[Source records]
──────────────────────────────
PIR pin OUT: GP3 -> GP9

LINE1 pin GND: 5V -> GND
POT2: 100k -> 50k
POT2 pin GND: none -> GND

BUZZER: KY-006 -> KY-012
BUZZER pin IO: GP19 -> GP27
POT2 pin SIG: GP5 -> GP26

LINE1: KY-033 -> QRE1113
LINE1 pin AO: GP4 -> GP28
──────────────────────────────
THE TASK:
Find the line with "POT2 pin GND: none -> GND" in the data above. Restate it and all later lines word for word, ending with the last line.

THE COMPLETED TASK:
POT2 pin GND: none -> GND

BUZZER: KY-006 -> KY-012
BUZZER pin IO: GP19 -> GP27
POT2 pin SIG: GP5 -> GP26

LINE1: KY-033 -> QRE1113
LINE1 pin AO: GP4 -> GP28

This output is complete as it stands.